> **Task brief**
In the answer, each line must appear exactly as in the records, and no picture may appear.

> **Provided data**
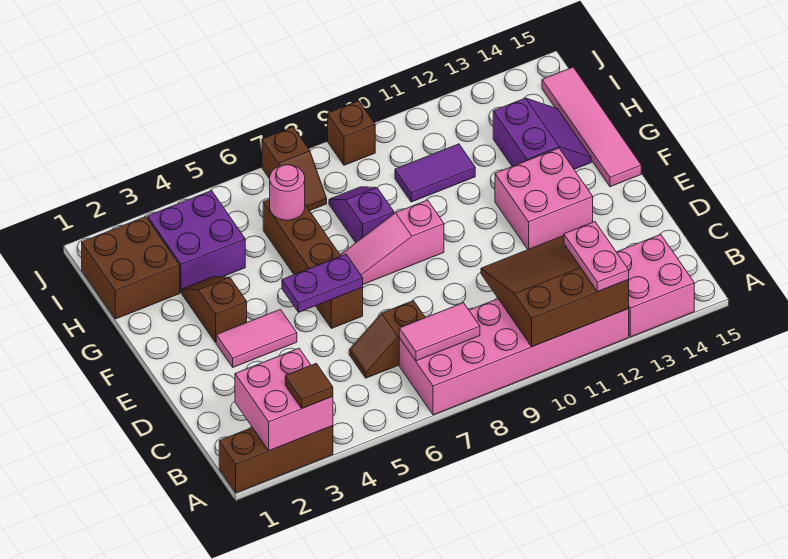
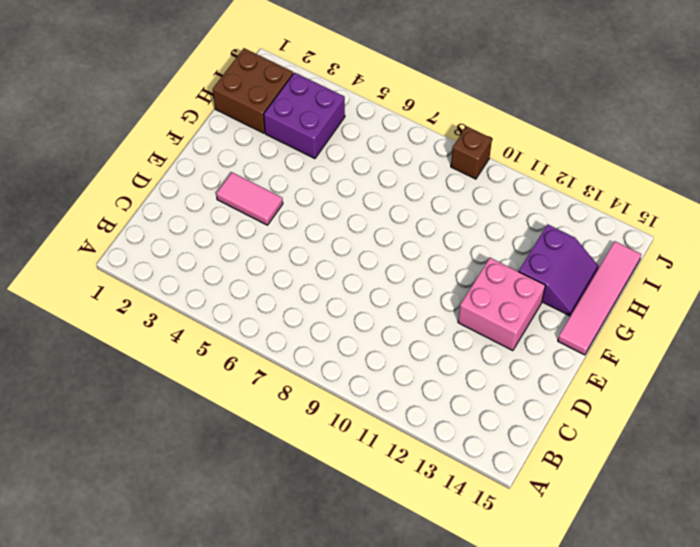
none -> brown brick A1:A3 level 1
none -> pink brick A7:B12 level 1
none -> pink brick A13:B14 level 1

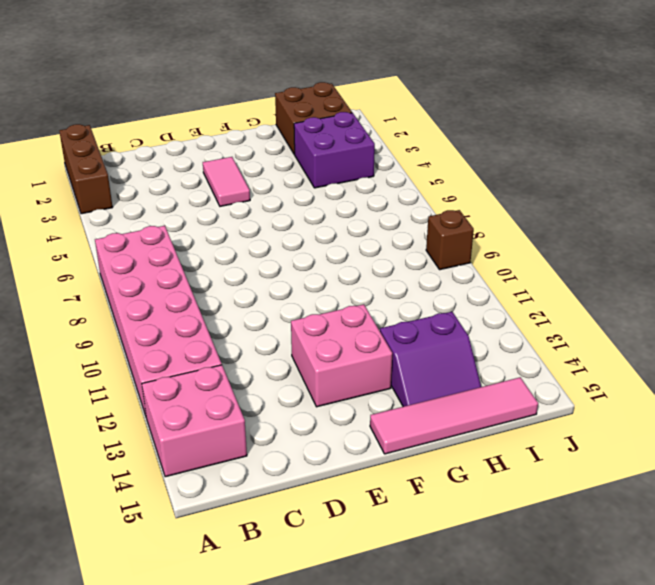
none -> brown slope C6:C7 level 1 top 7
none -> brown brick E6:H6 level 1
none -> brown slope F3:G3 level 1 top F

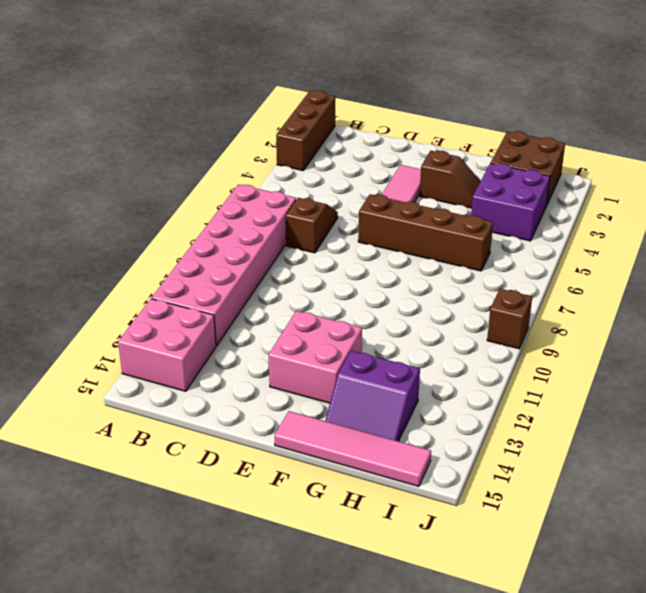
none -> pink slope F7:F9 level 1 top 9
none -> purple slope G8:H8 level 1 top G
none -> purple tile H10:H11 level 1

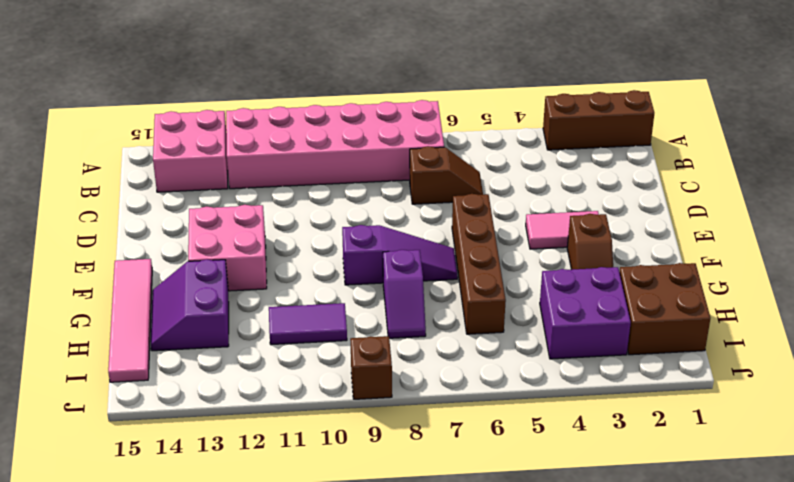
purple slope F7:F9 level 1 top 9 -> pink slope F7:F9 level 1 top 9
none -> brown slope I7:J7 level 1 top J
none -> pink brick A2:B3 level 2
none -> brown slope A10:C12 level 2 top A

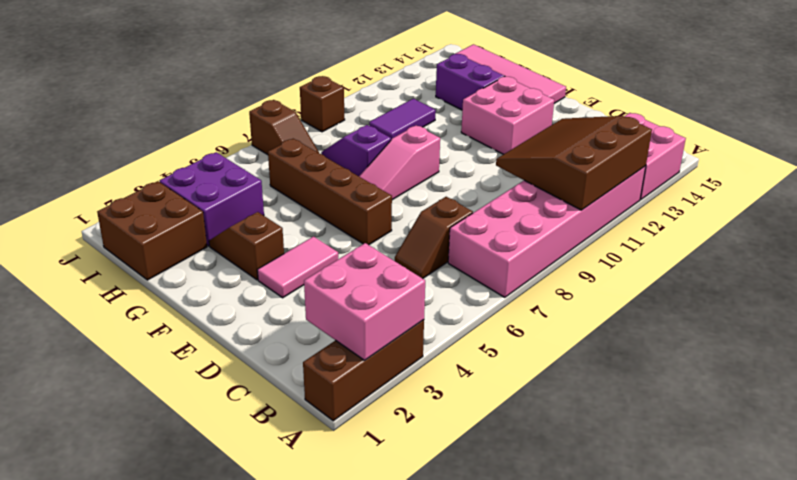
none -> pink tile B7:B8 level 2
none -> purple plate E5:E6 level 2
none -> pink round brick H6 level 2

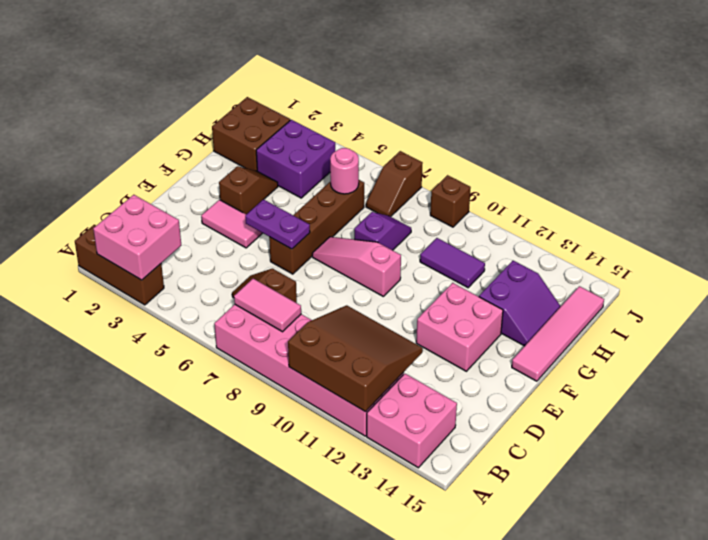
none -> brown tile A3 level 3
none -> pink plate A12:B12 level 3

> **Solution to this task**
none -> brown brick A1:A3 level 1
none -> pink brick A7:B12 level 1
none -> pink brick A13:B14 level 1

none -> brown slope C6:C7 level 1 top 7
none -> brown brick E6:H6 level 1
none -> brown slope F3:G3 level 1 top F

none -> pink slope F7:F9 level 1 top 9
none -> purple slope G8:H8 level 1 top G
none -> purple tile H10:H11 level 1

purple slope F7:F9 level 1 top 9 -> pink slope F7:F9 level 1 top 9
none -> brown slope I7:J7 level 1 top J
none -> pink brick A2:B3 level 2
none -> brown slope A10:C12 level 2 top A

none -> pink tile B7:B8 level 2
none -> purple plate E5:E6 level 2
none -> pink round brick H6 level 2

none -> brown tile A3 level 3
none -> pink plate A12:B12 level 3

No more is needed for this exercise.